=== TASK DETAILS ===
Tally the lines in the items below that contain the word "balustrade". Reply with the number alone.
---------- SUPPLIED RECORDS ----------
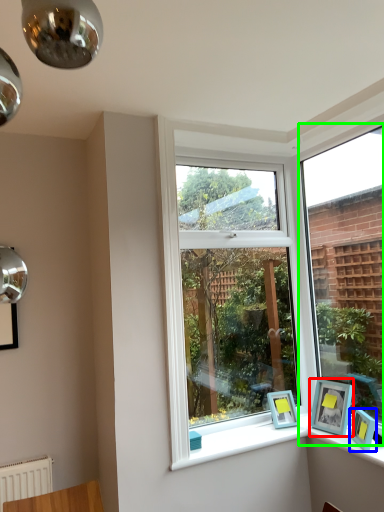
Question: Based on their relative distances, which object is farther from picture frame (highlighted by a red box)? Choose from picture frame (highlighted by a blue box) and window (highlighted by a green box).

Choices:
 (A) picture frame
 (B) window

Answer: (B)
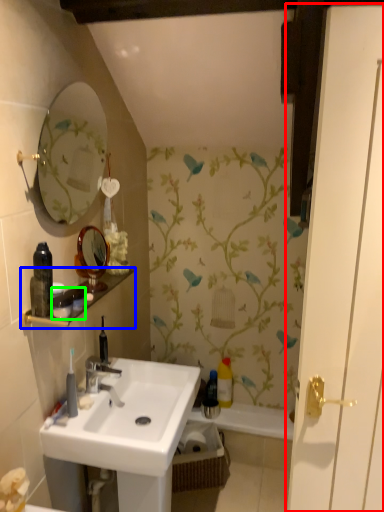
Question: Considering the real-world distances, which object is closest to door (highlighted by a red box)? balustrade (highlighted by a blue box) or toiletry (highlighted by a green box).

Choices:
 (A) balustrade
 (B) toiletry

Answer: (B)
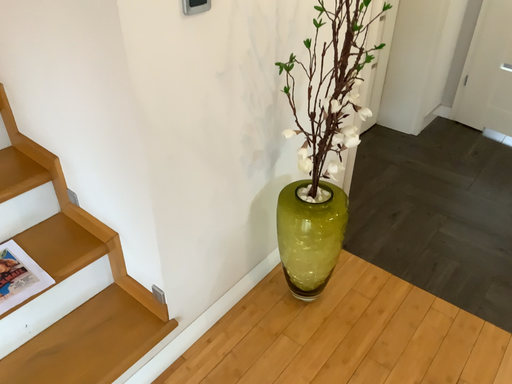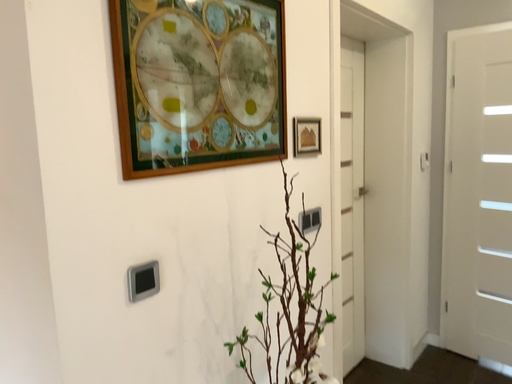
Question: How did the camera likely rotate when shooting the video?

Choices:
 (A) rotated downward
 (B) rotated upward

Answer: (B)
----------
=== TASK ANSWER ===
2